Activity | Whenever a line in the data holds the string "blue", copy that line.

↓↓↓

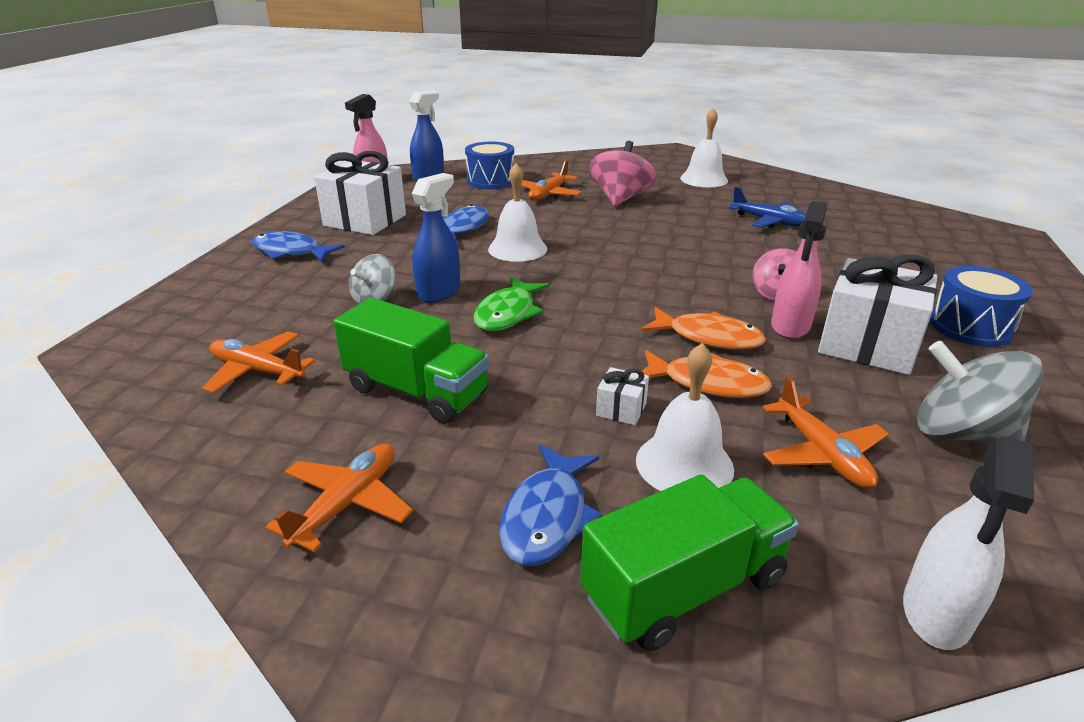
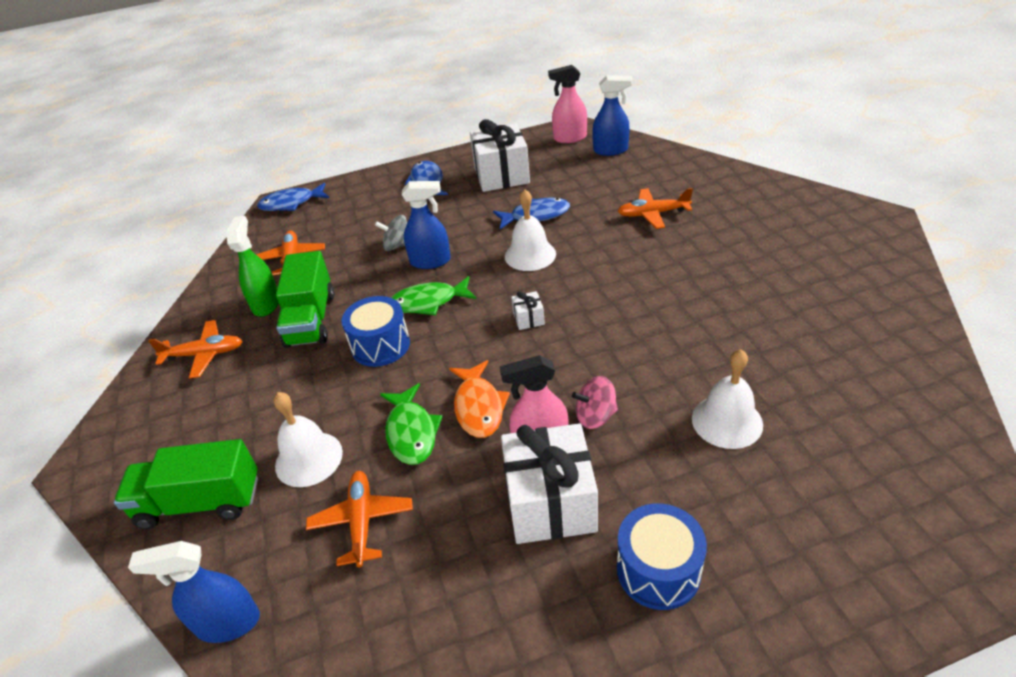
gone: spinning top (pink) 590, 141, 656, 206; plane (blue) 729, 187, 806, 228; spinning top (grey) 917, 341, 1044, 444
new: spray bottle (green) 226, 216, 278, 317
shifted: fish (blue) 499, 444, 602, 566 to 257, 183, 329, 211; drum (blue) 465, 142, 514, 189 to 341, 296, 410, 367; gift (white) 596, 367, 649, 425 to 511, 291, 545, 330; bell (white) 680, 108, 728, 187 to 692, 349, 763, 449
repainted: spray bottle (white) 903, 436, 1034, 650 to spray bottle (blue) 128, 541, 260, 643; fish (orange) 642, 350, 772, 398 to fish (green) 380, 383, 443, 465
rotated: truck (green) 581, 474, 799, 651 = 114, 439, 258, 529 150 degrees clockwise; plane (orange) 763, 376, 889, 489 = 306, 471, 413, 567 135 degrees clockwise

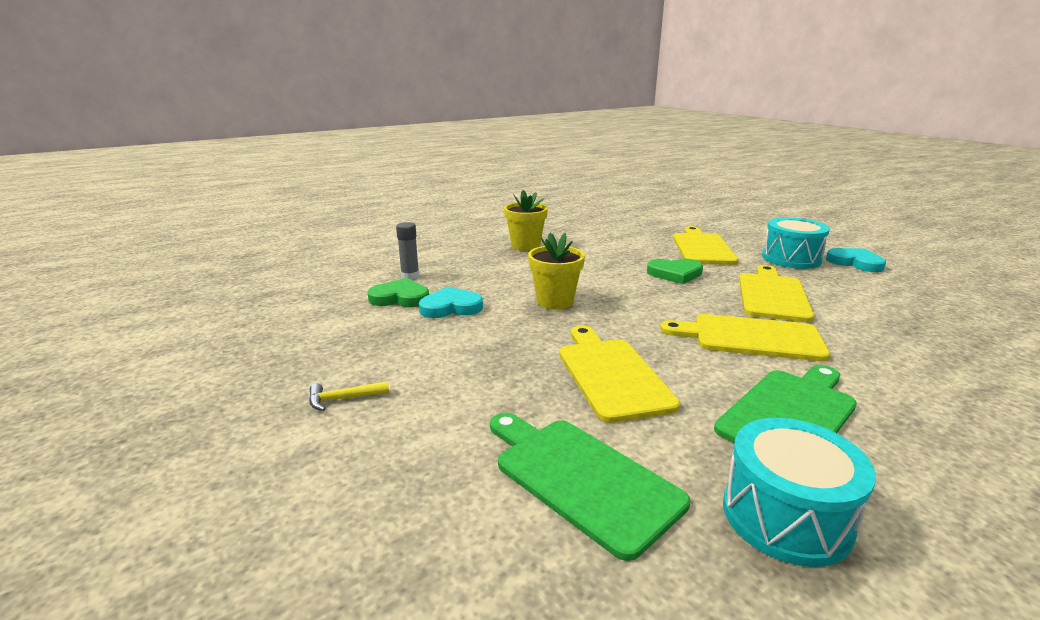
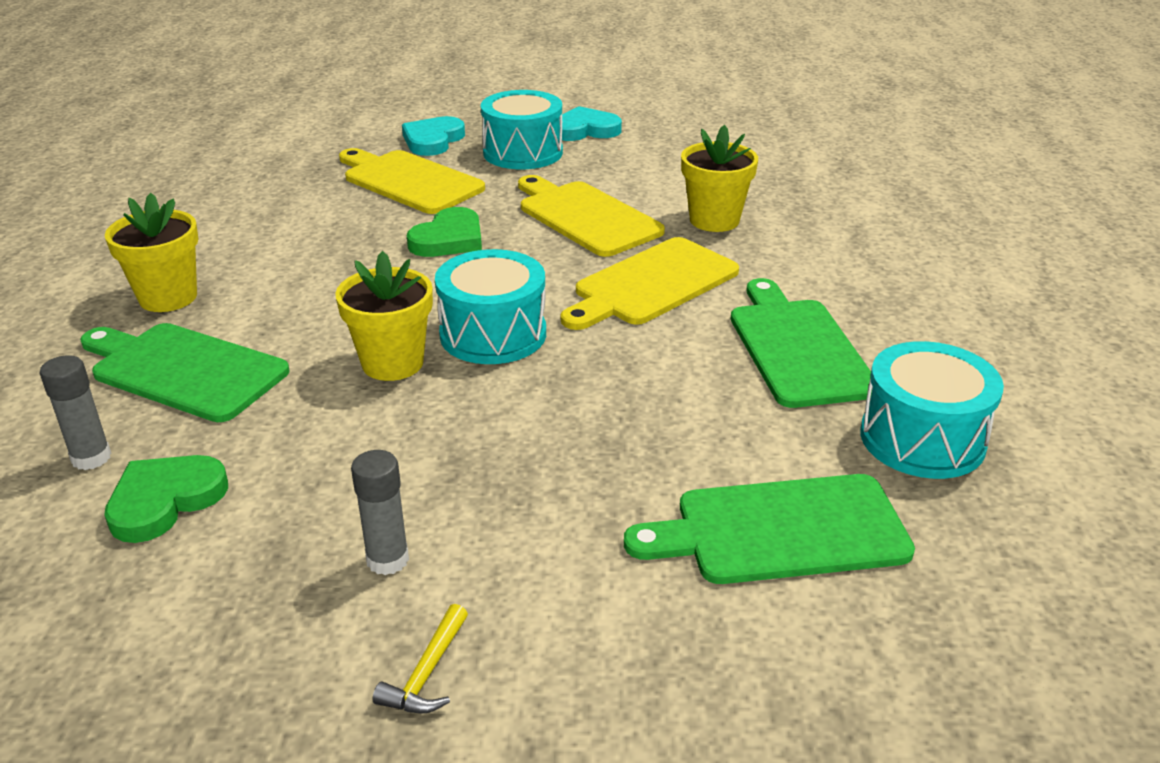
gone: cutting board (yellow) 559, 326, 680, 423
new: cutting board (green) 80, 323, 290, 422; glue stick (grey) 351, 450, 409, 575; drum (turquoise) 435, 249, 546, 364; flower pot (yellow) 681, 125, 758, 232
shifted: heart (turquoise) 419, 286, 483, 318 to 402, 116, 465, 156

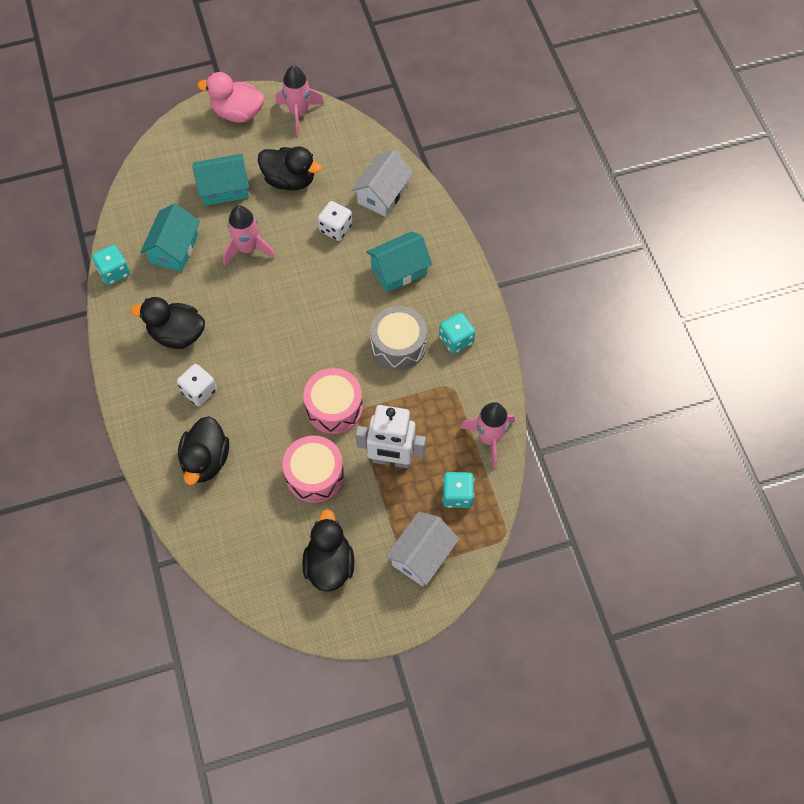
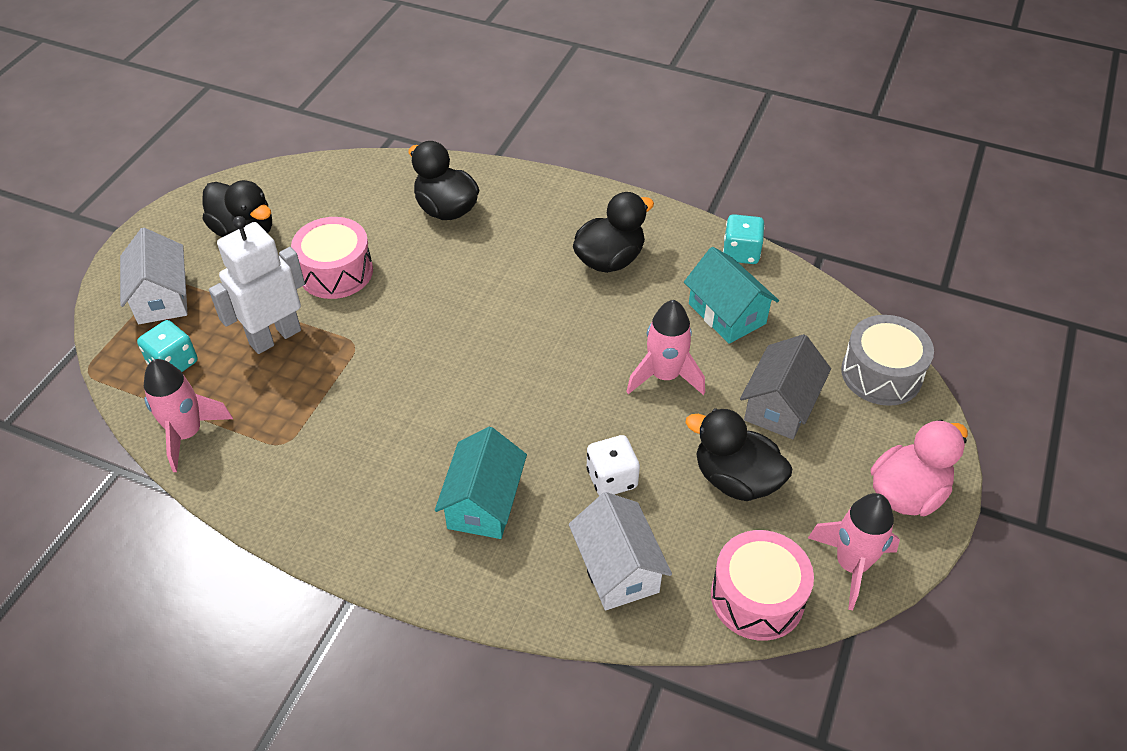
gone: dice (white) 177, 364, 217, 406; dice (turquoise) 439, 313, 475, 354
shifted: drum (pink) 303, 368, 363, 434 to 711, 530, 814, 641; drum (grey) 370, 306, 427, 370 to 841, 315, 934, 406
repainted: house (turquoise) 192, 154, 249, 206 to house (grey) 740, 334, 831, 439
rotated: duck (black) 258, 146, 322, 190 = 685, 408, 792, 501 60 degrees clockwise

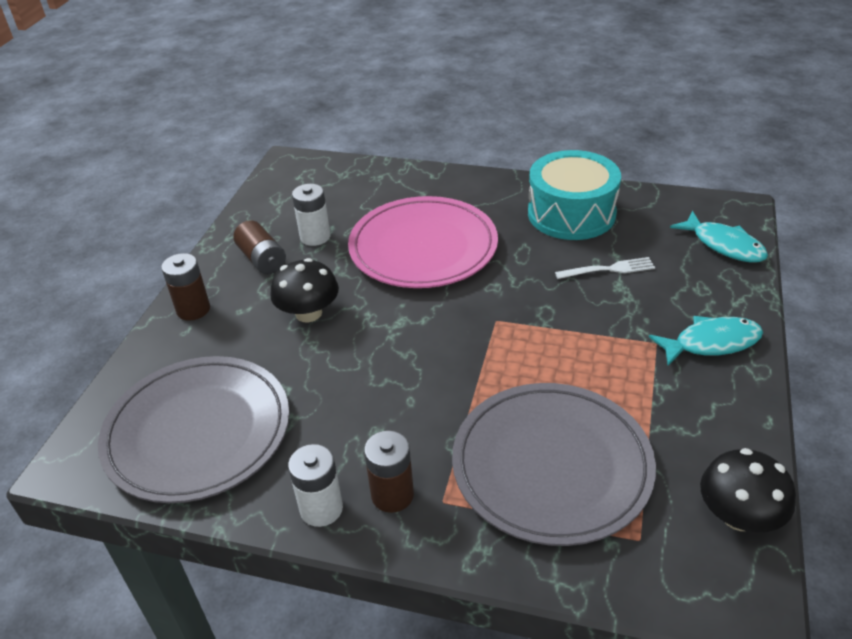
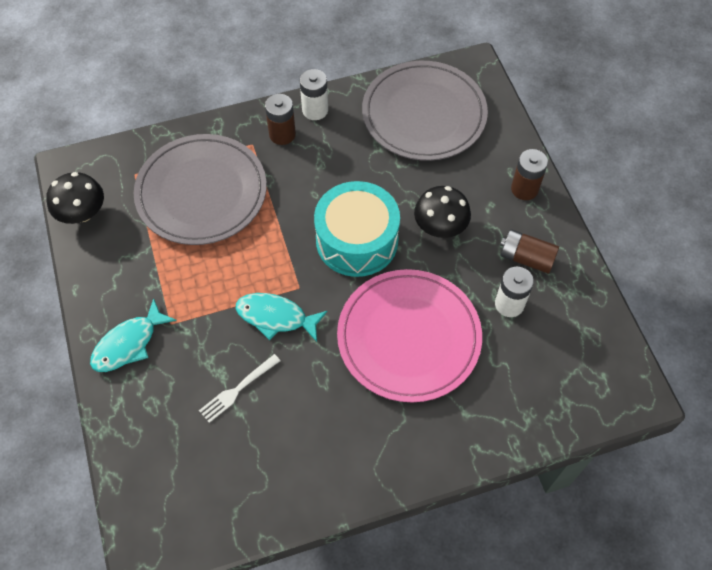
shifted: fish (turquoise) 670, 211, 768, 262 to 236, 293, 327, 342; drum (turquoise) 528, 150, 621, 240 to 314, 181, 400, 277

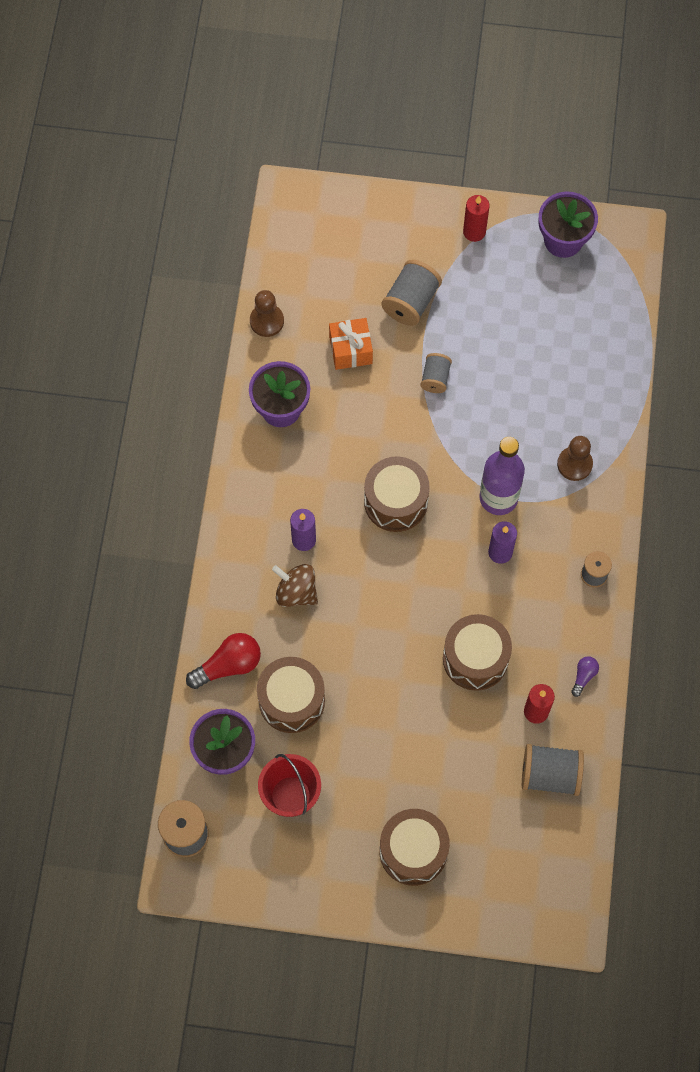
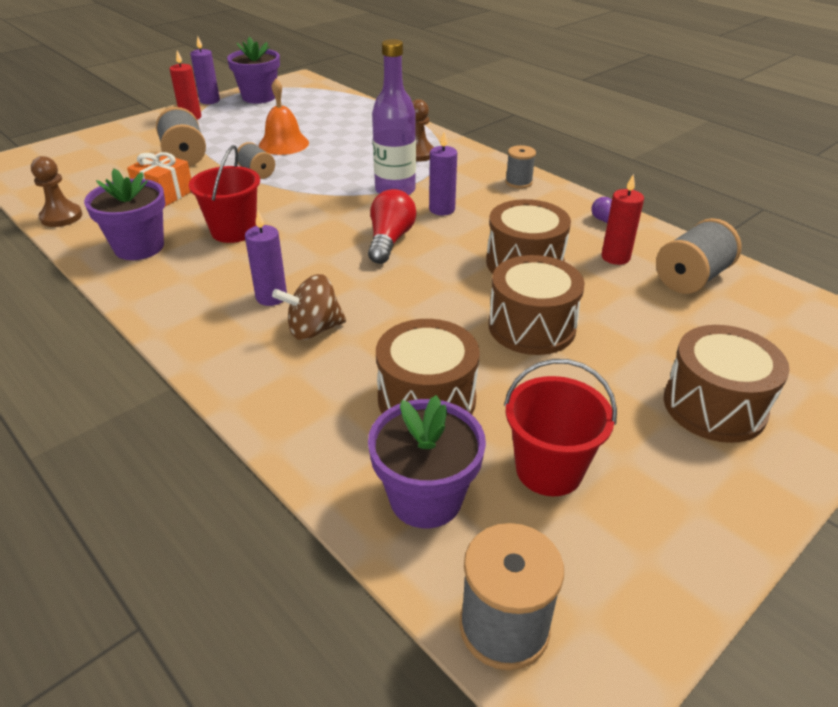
new: bucket (red) 189, 145, 260, 243; candle (purple) 190, 36, 220, 104; bell (orange) 259, 79, 309, 155
shifted: light bulb (red) 186, 633, 261, 689 to 368, 189, 417, 264; drum (brown) 364, 456, 430, 532 to 489, 255, 585, 355

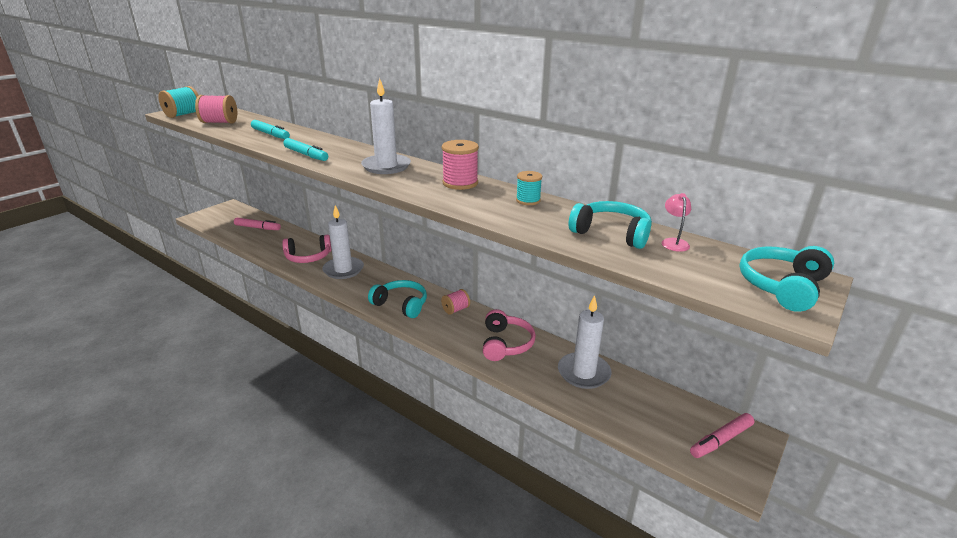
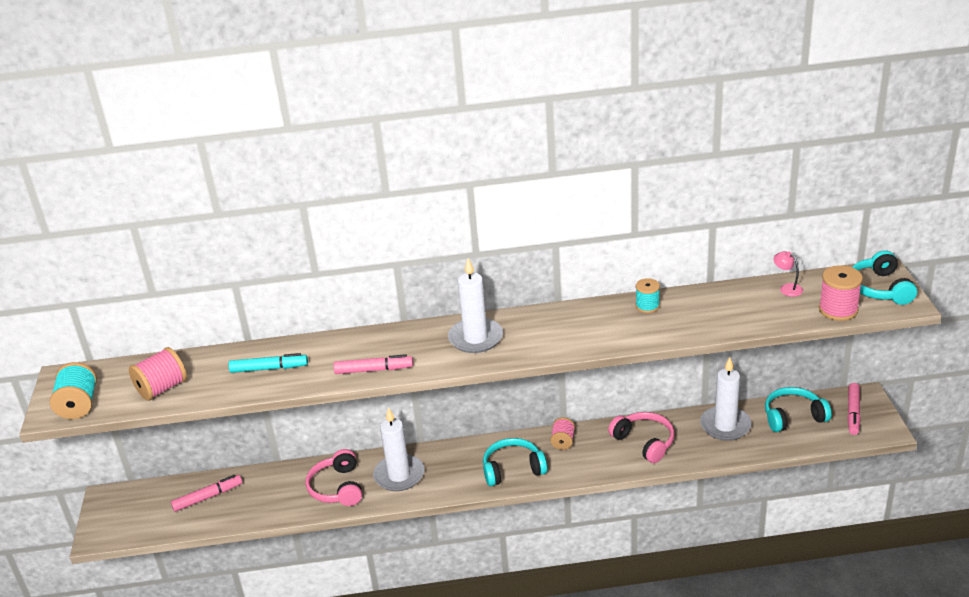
shifted: headphones (turquoise) 569, 201, 652, 249 to 765, 387, 832, 432; spool (pink) 442, 140, 479, 190 to 819, 265, 863, 321
repainted: marker (turquoise) 284, 138, 328, 161 to marker (pink) 333, 354, 413, 374
rotated: headphones (pink) 282, 235, 332, 263 = 306, 449, 362, 506 135 degrees clockwise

↑↑↑

Completed task |
gone: spinning top (pink) 590, 141, 656, 206; plane (blue) 729, 187, 806, 228; spinning top (grey) 917, 341, 1044, 444
shifted: fish (blue) 499, 444, 602, 566 to 257, 183, 329, 211; drum (blue) 465, 142, 514, 189 to 341, 296, 410, 367; gift (white) 596, 367, 649, 425 to 511, 291, 545, 330; bell (white) 680, 108, 728, 187 to 692, 349, 763, 449
repainted: spray bottle (white) 903, 436, 1034, 650 to spray bottle (blue) 128, 541, 260, 643; fish (orange) 642, 350, 772, 398 to fish (green) 380, 383, 443, 465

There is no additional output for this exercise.